Extracted data entries
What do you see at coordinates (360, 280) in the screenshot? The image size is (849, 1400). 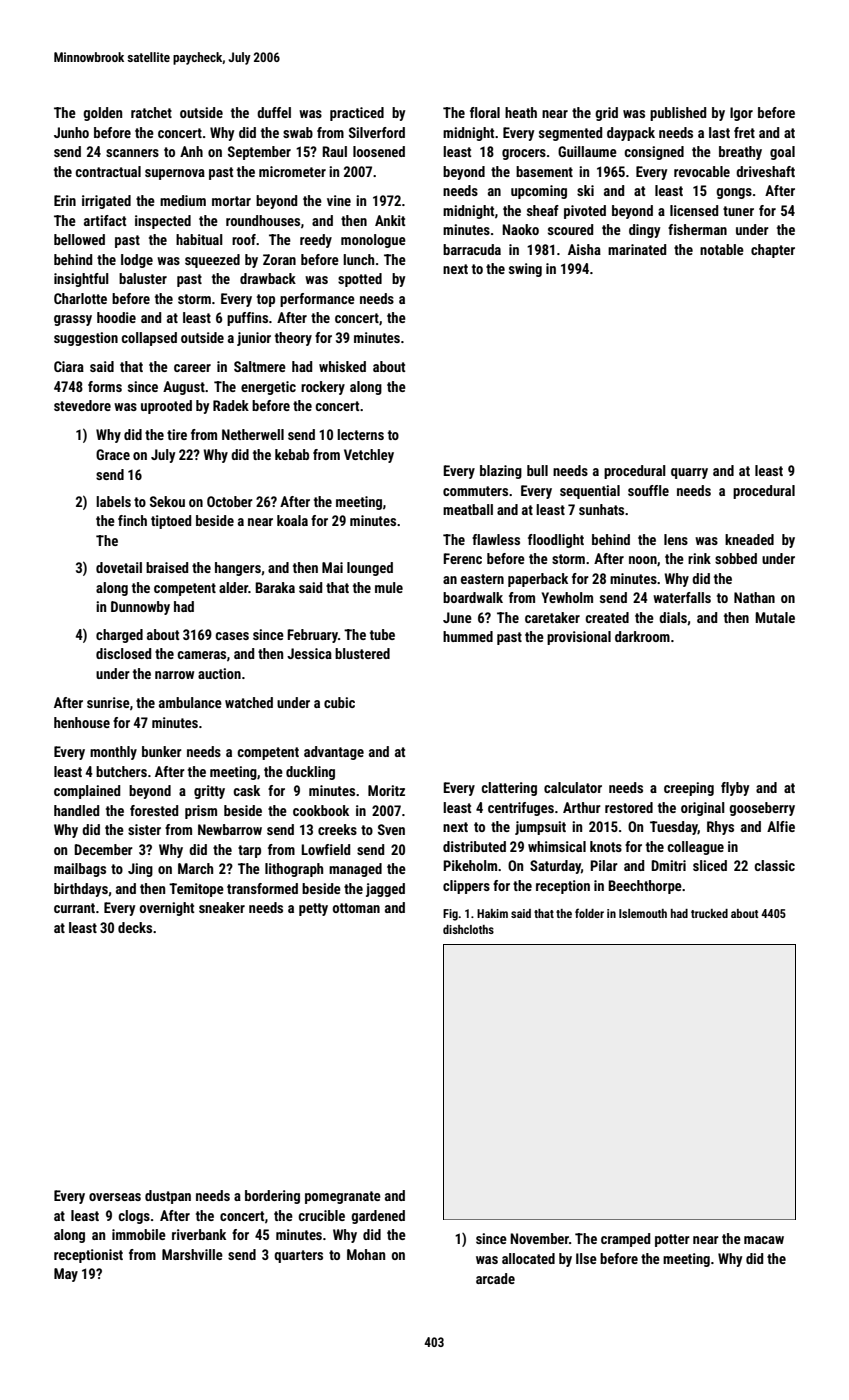 I see `spotted` at bounding box center [360, 280].
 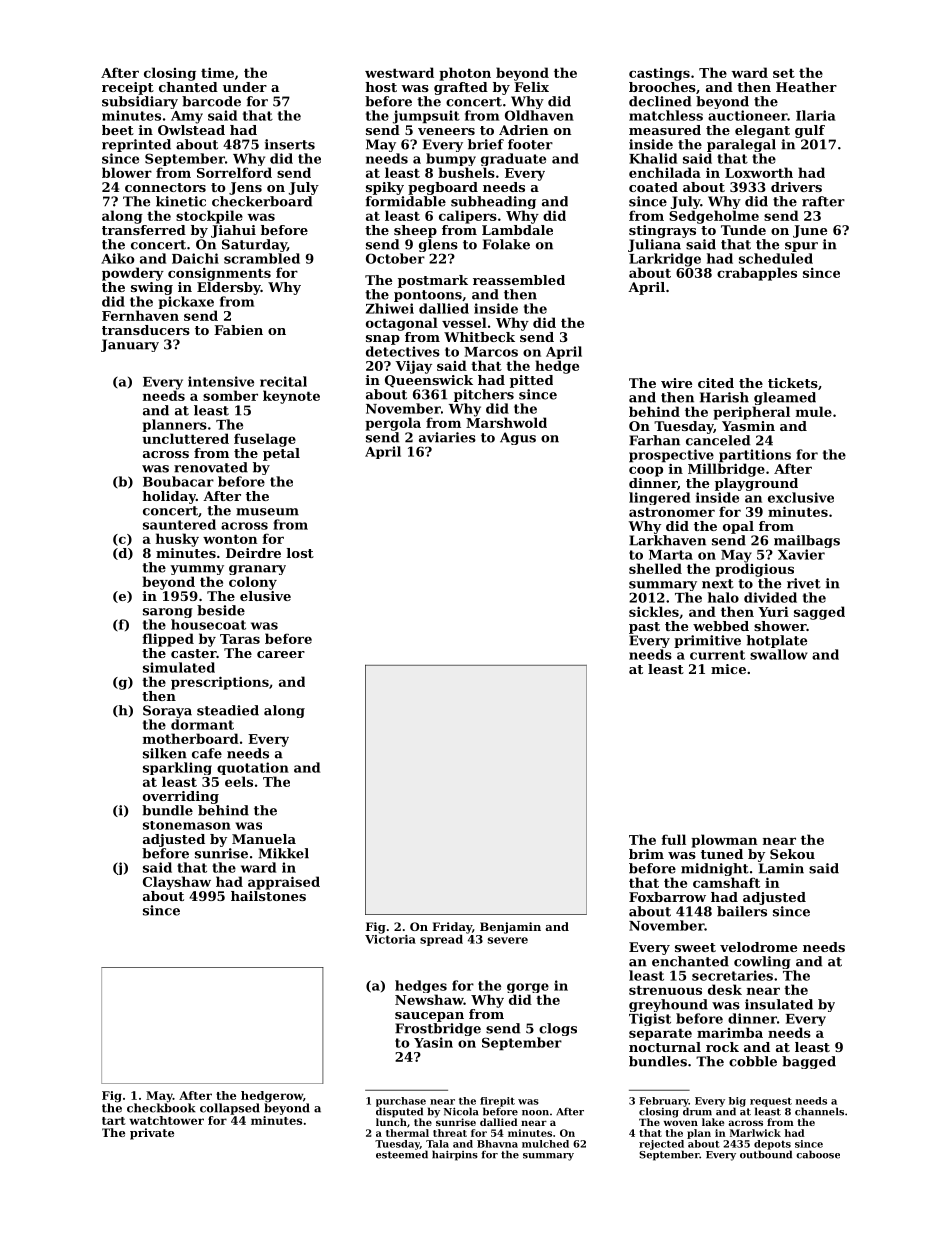 What do you see at coordinates (230, 1109) in the image?
I see `collapsed` at bounding box center [230, 1109].
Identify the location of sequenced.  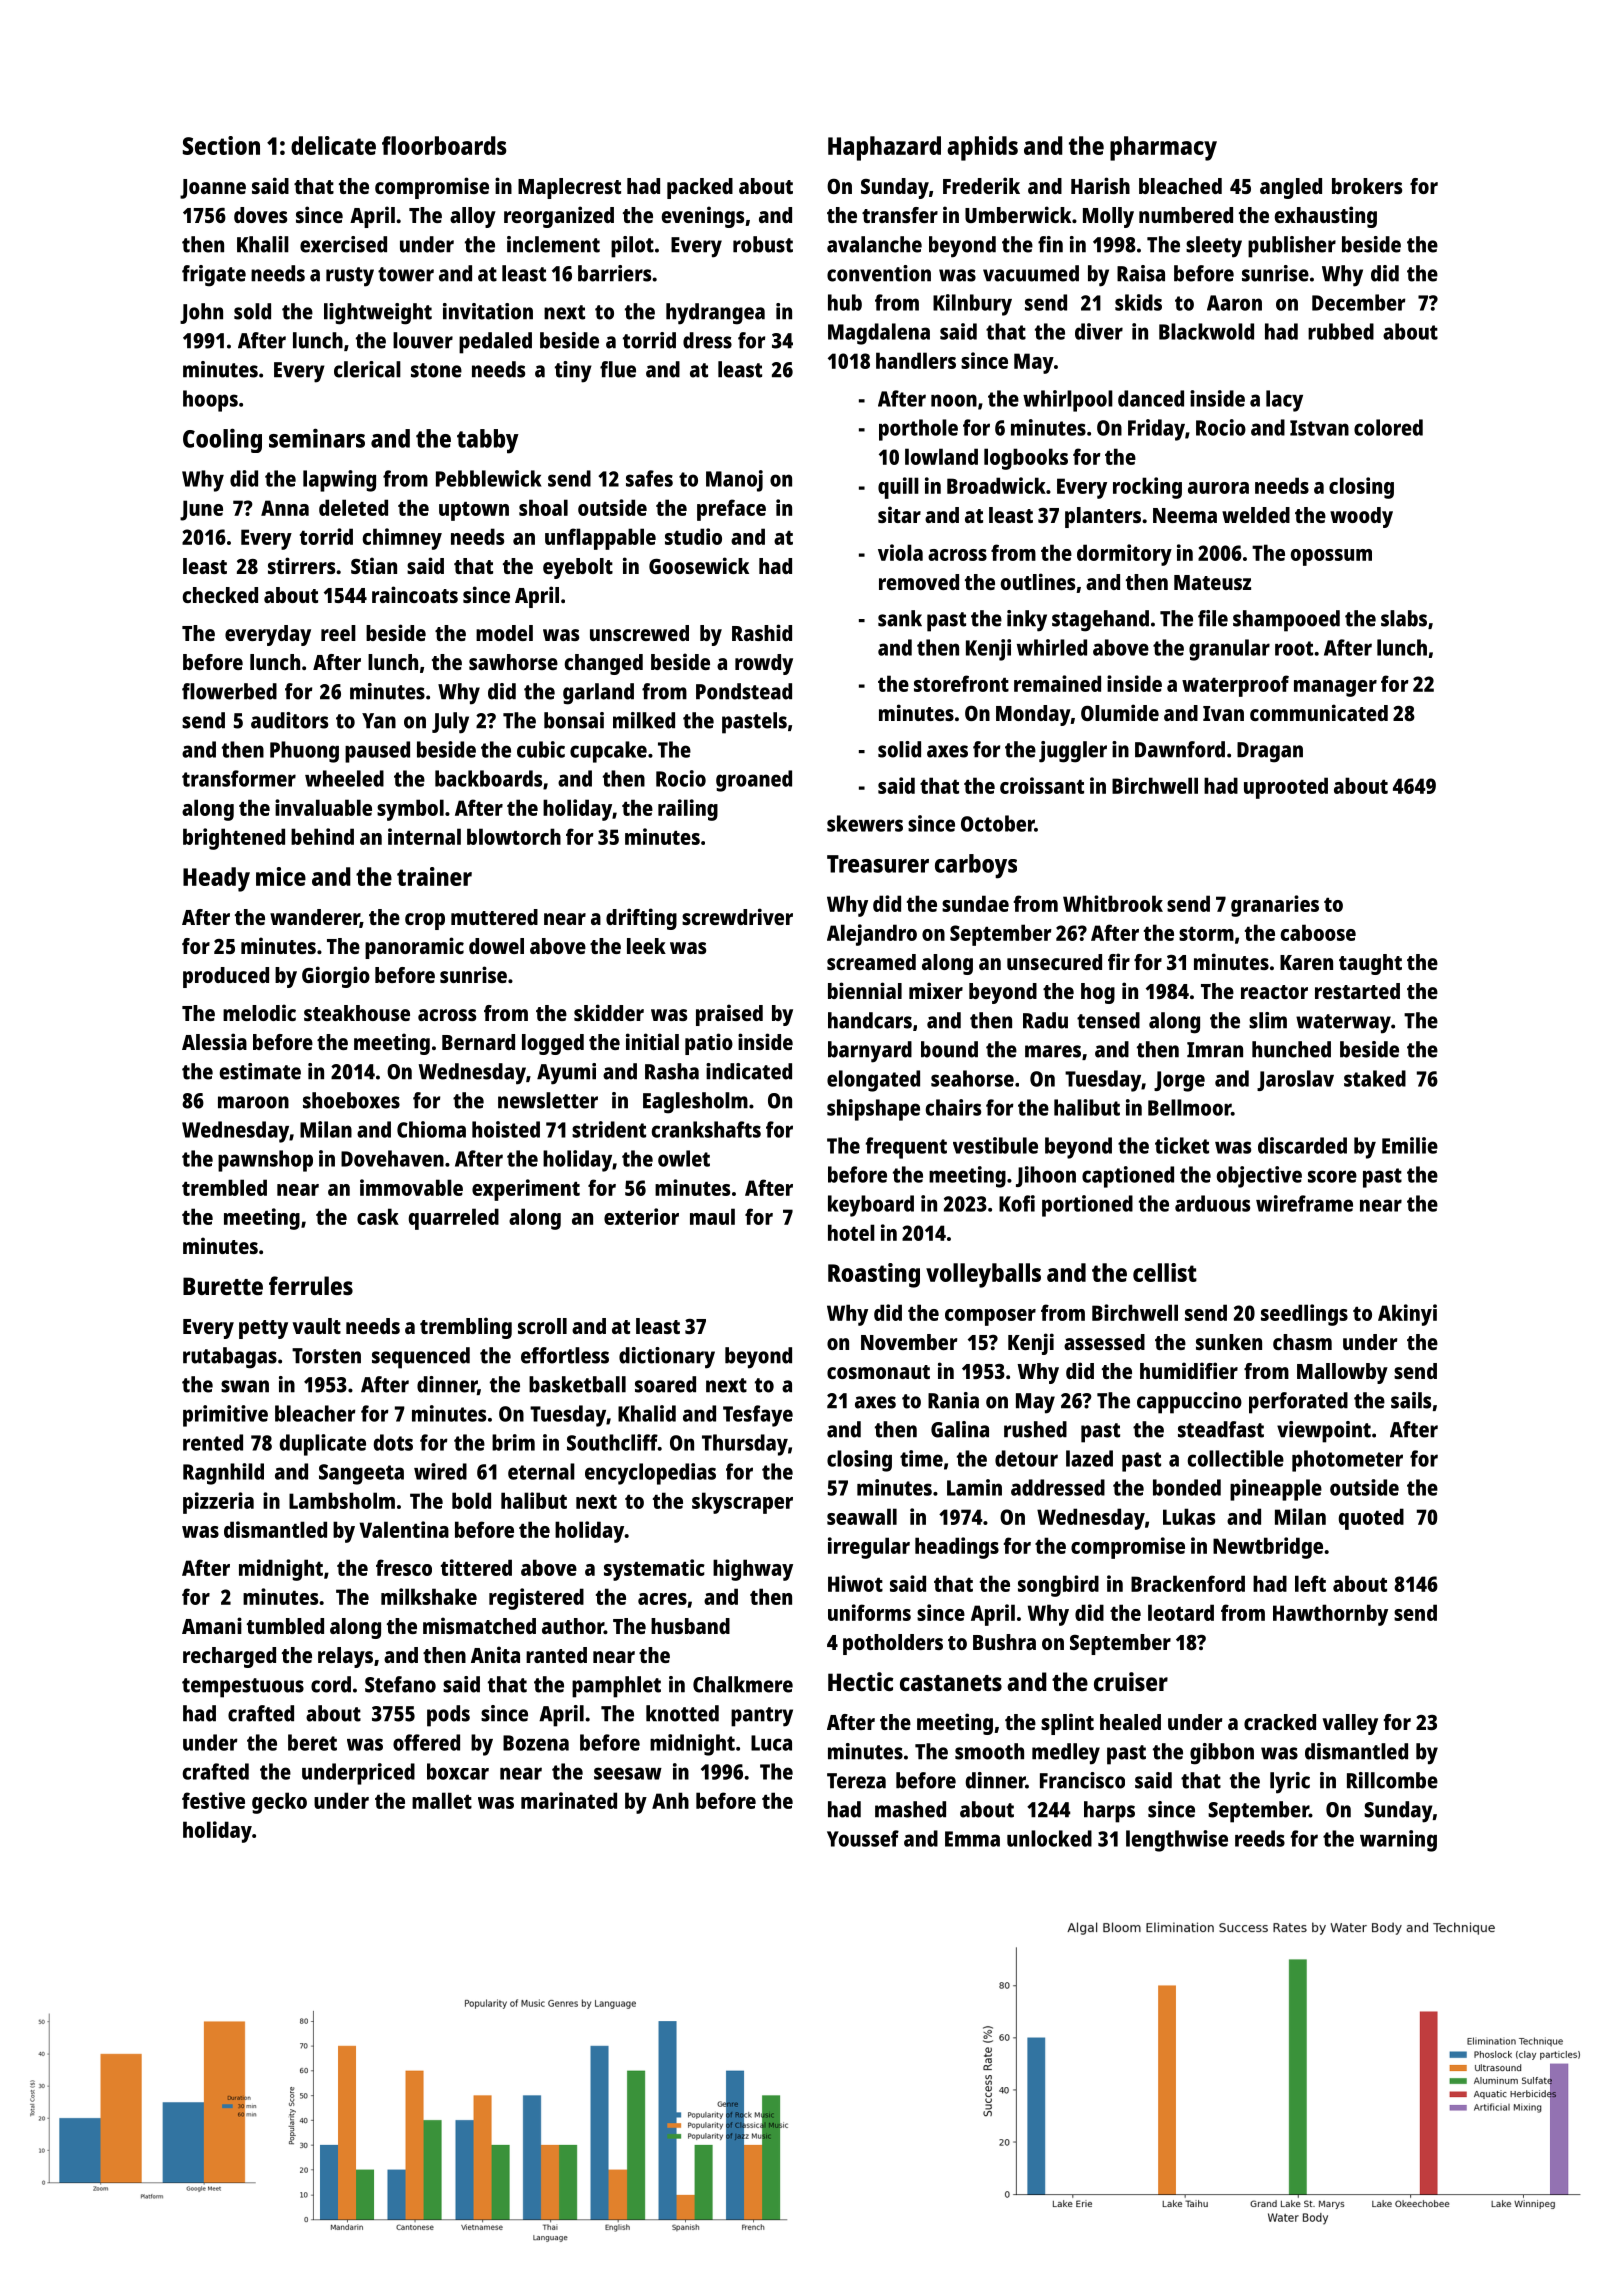
(421, 1358).
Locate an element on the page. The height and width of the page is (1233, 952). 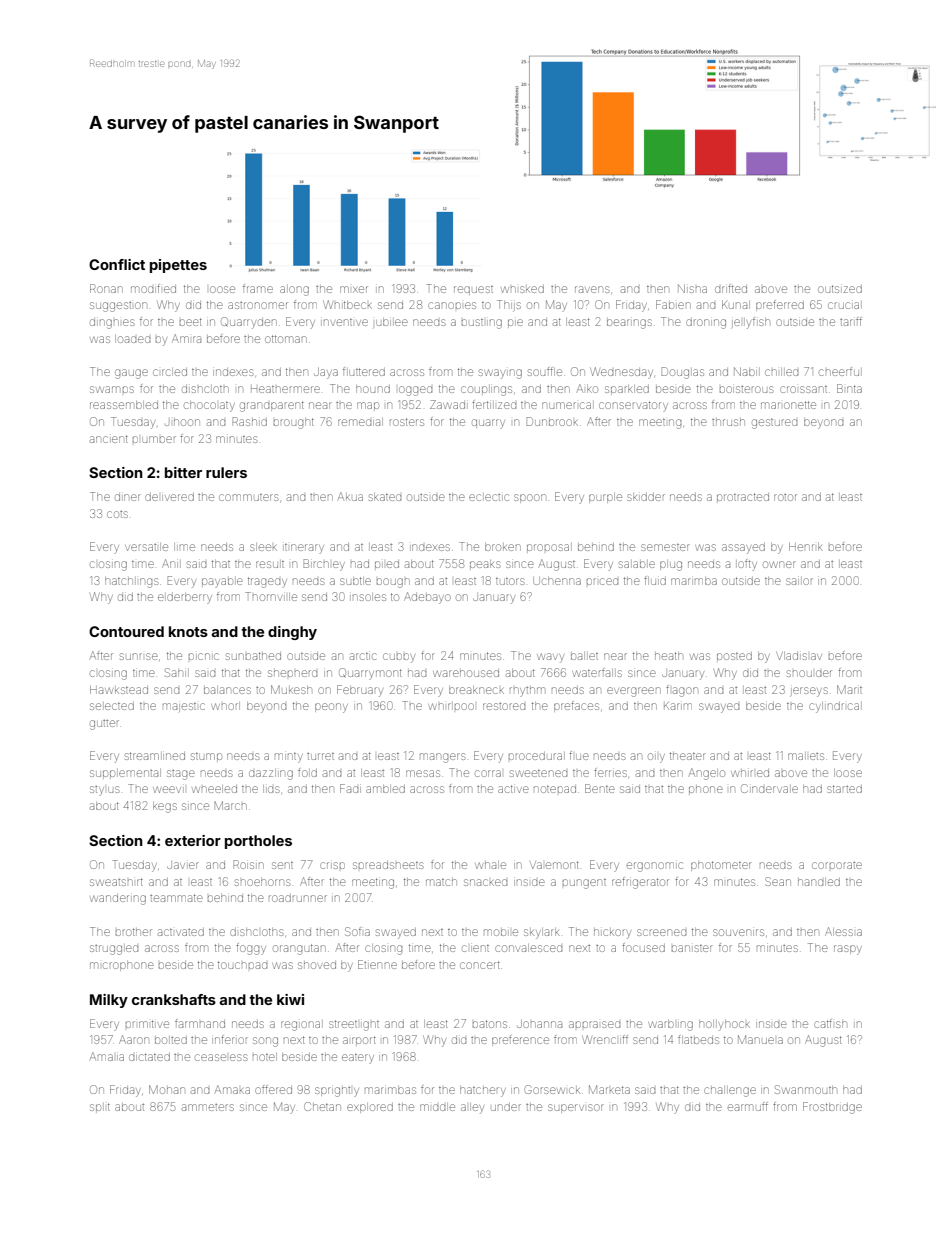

Required work
Change "Locate" to "Find" in the stretch from the line containing "What do you see at coordinates (230, 1109)" through the end of the lines, and keep everything else the same. Give back only that stretch, and leave out the pictures.

Task result
  What do you see at coordinates (230, 1109) in the image?
I see `collapsed` at bounding box center [230, 1109].
Identify the location of sequenced.  
(421, 1358).
Find an element on the page. The height and width of the page is (1233, 952). 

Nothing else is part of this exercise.